*Entries taken from a collection*:
_ _ _ _ _ _ _

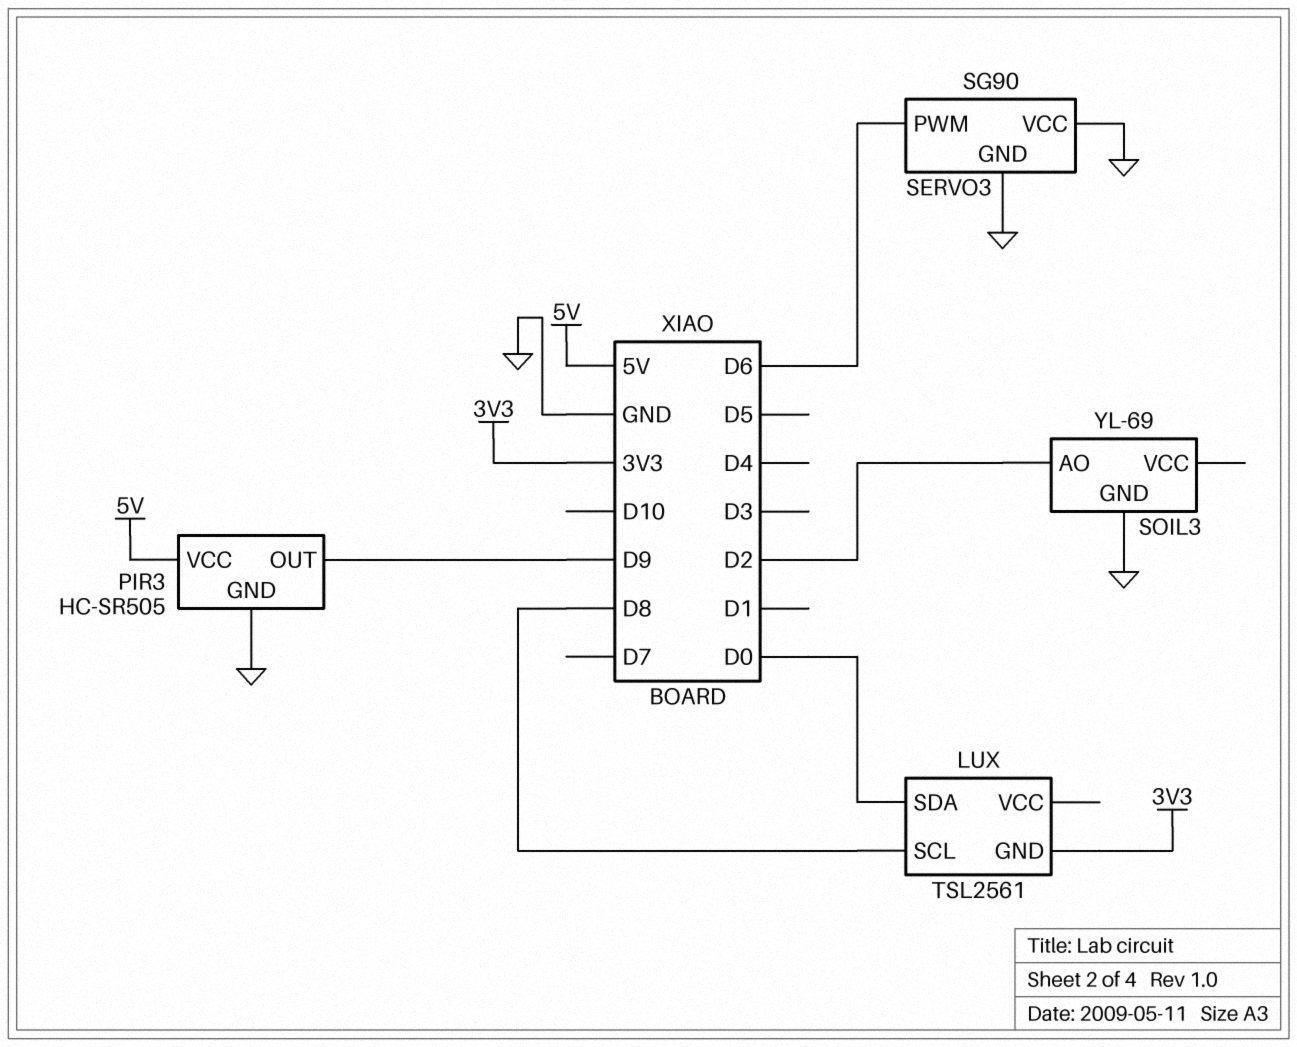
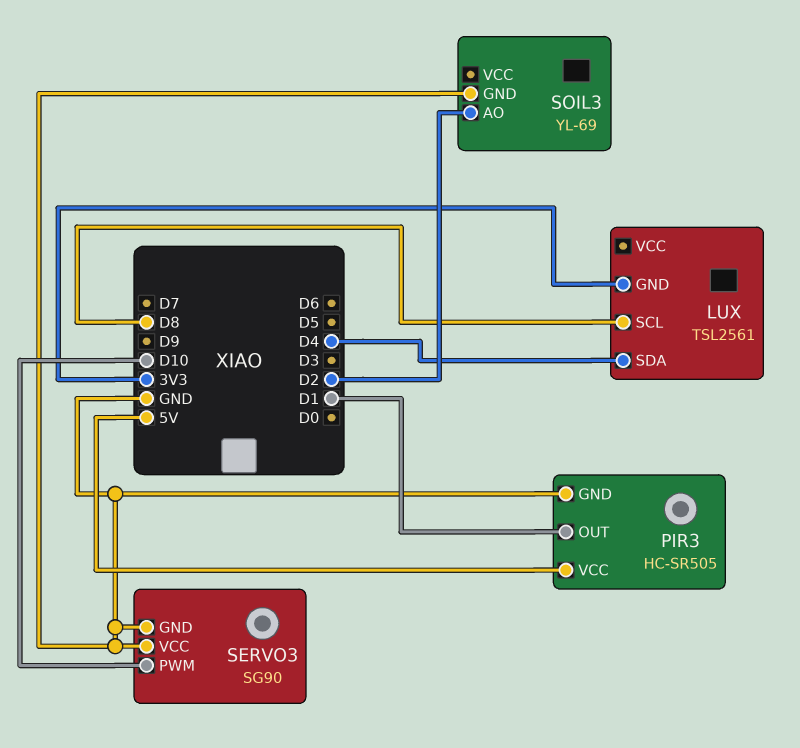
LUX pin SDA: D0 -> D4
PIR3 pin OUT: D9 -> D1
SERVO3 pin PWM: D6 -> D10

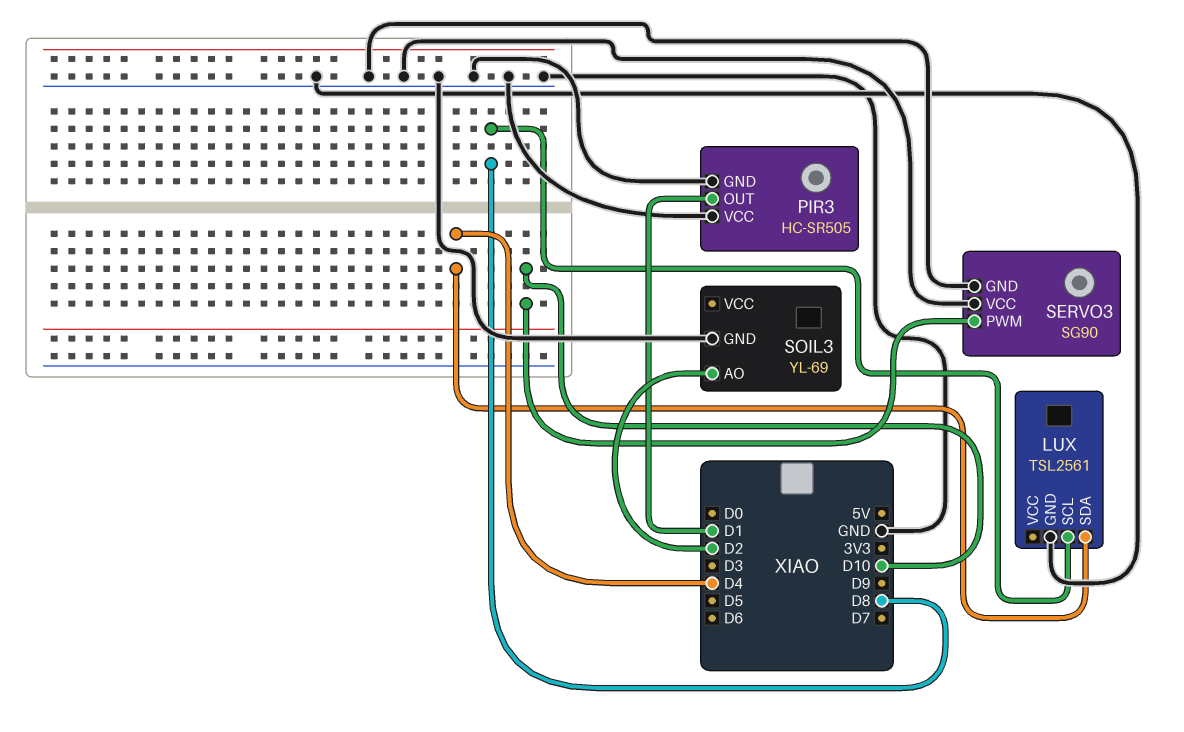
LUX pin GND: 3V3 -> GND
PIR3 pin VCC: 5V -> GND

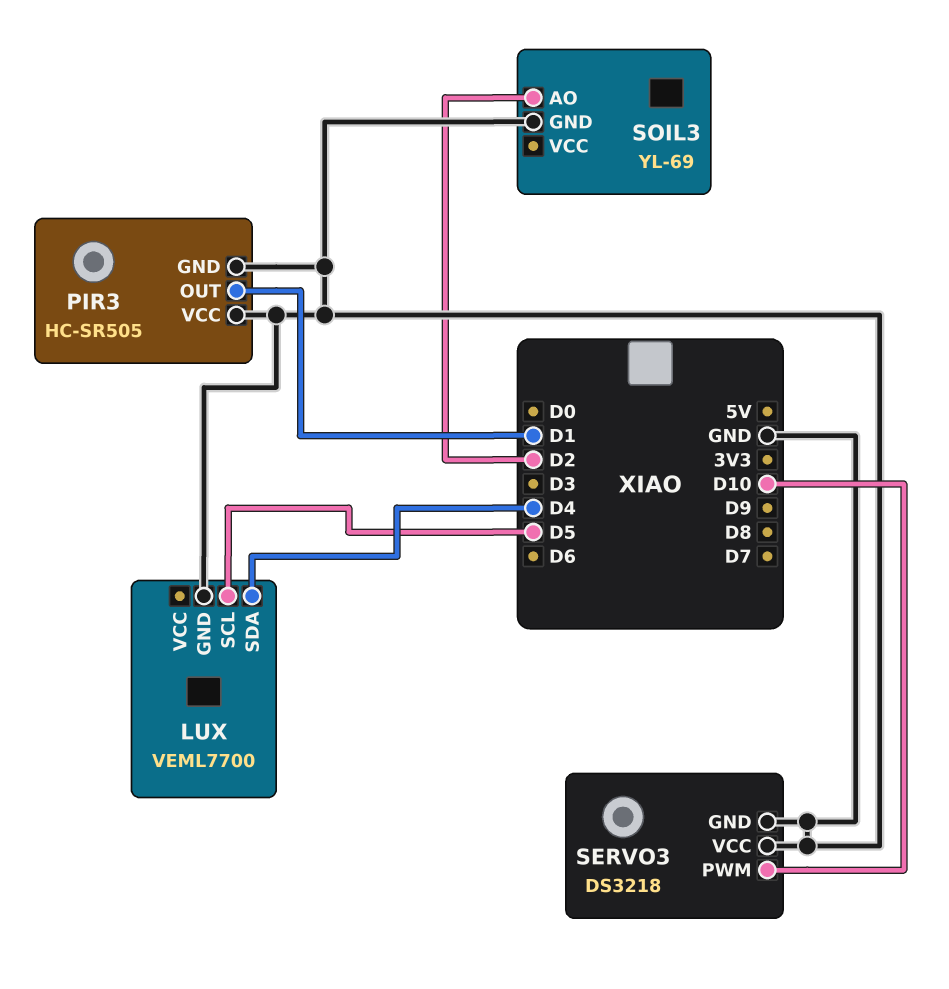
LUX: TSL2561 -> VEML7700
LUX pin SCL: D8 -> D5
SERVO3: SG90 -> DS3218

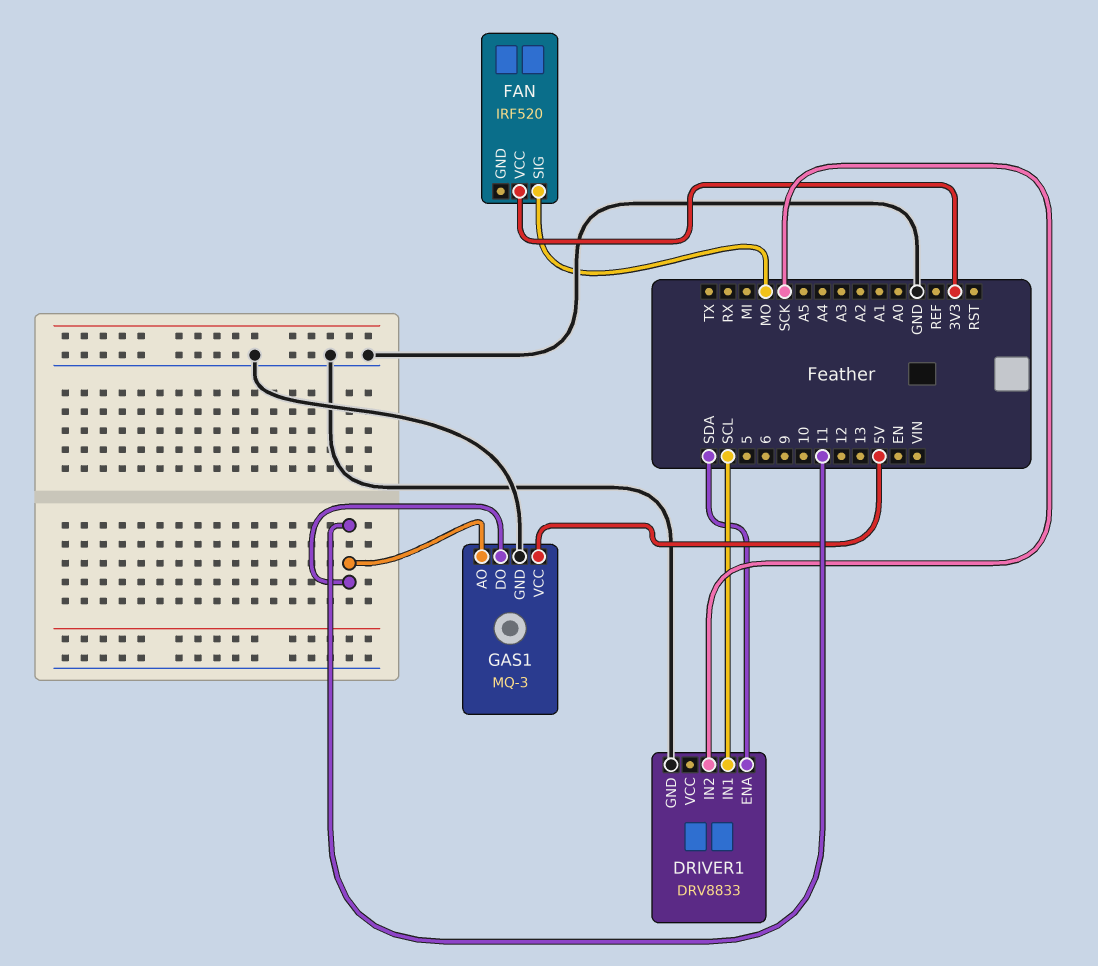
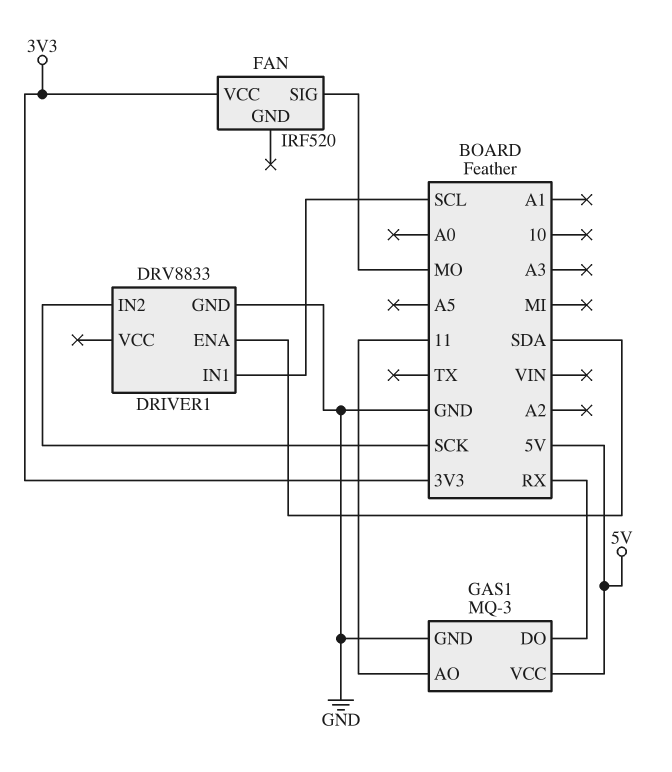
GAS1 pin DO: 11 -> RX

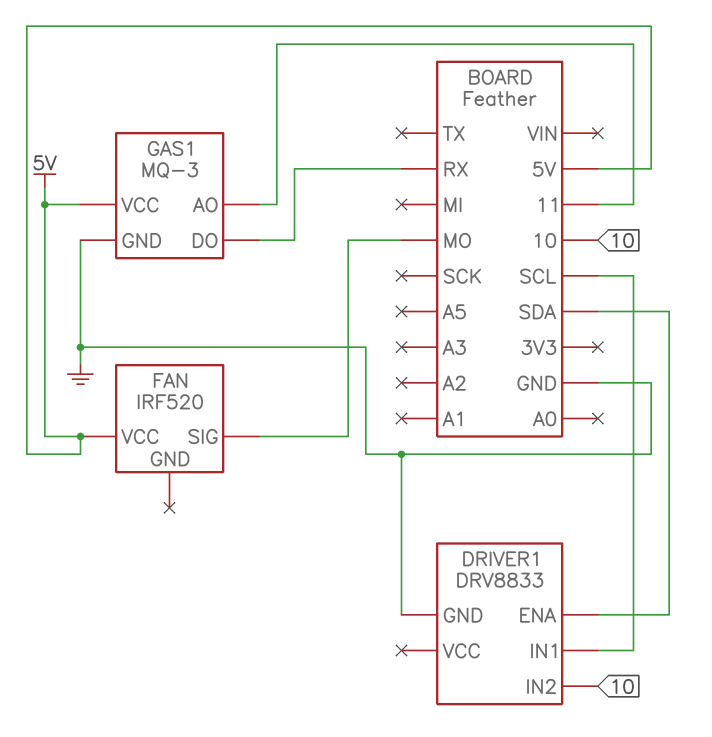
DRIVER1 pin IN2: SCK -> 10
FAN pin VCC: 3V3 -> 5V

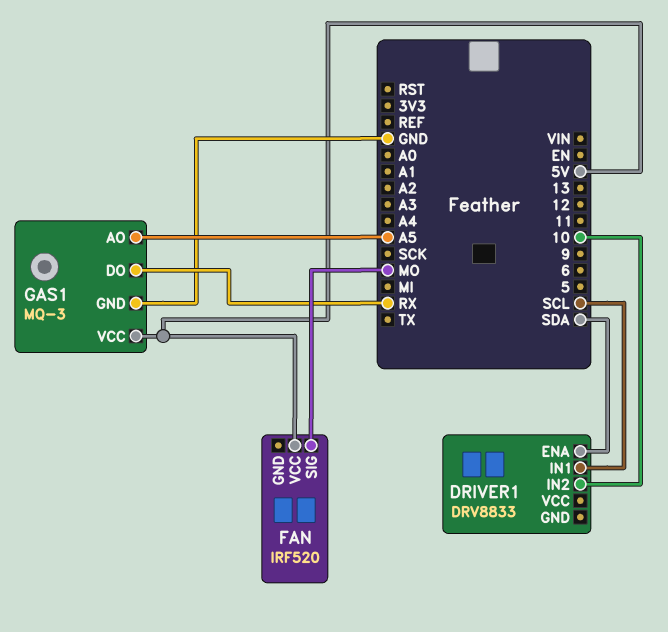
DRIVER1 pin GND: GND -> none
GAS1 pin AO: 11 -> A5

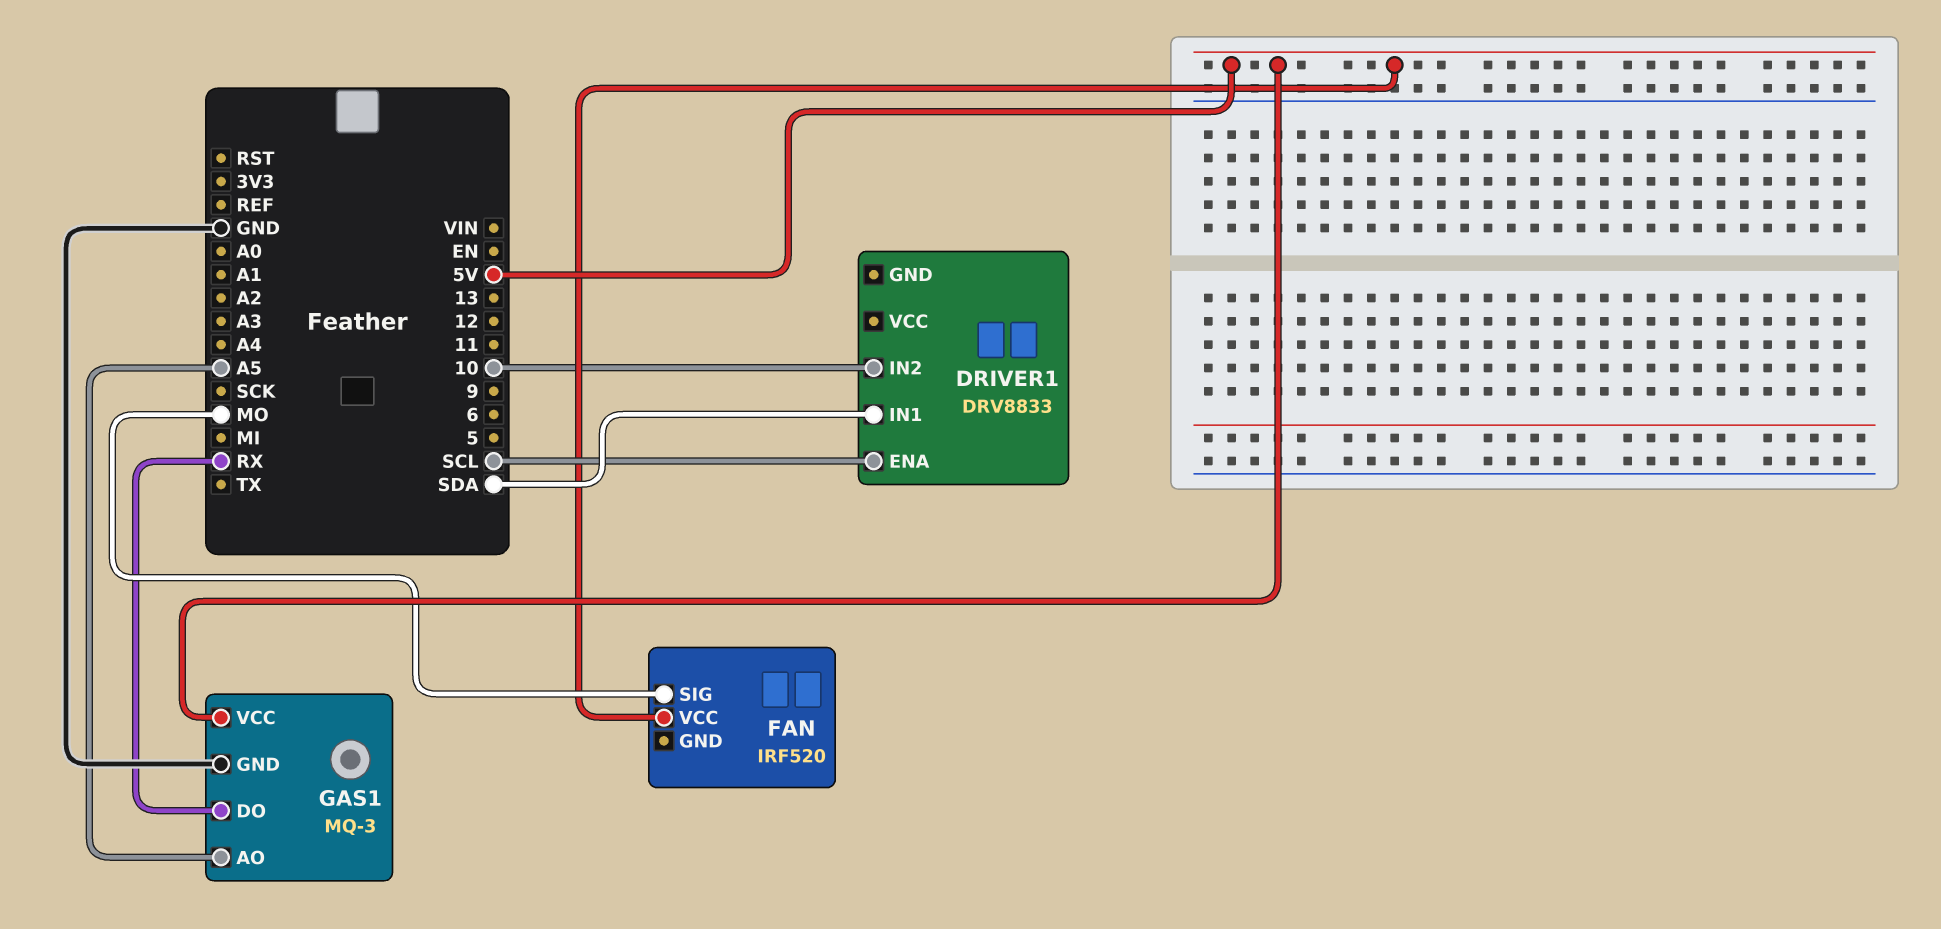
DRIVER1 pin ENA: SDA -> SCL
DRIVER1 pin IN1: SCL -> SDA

_ _ _ _ _ _ _

*YOUR INSTRUCTIONS*:
Please transcribe all of the entries word for word, with the pictures left out.

*SOLUTION TO THE PROBLEM*:
LUX pin SDA: D0 -> D4
PIR3 pin OUT: D9 -> D1
SERVO3 pin PWM: D6 -> D10

LUX pin GND: 3V3 -> GND
PIR3 pin VCC: 5V -> GND

LUX: TSL2561 -> VEML7700
LUX pin SCL: D8 -> D5
SERVO3: SG90 -> DS3218

GAS1 pin DO: 11 -> RX

DRIVER1 pin IN2: SCK -> 10
FAN pin VCC: 3V3 -> 5V

DRIVER1 pin GND: GND -> none
GAS1 pin AO: 11 -> A5

DRIVER1 pin ENA: SDA -> SCL
DRIVER1 pin IN1: SCL -> SDA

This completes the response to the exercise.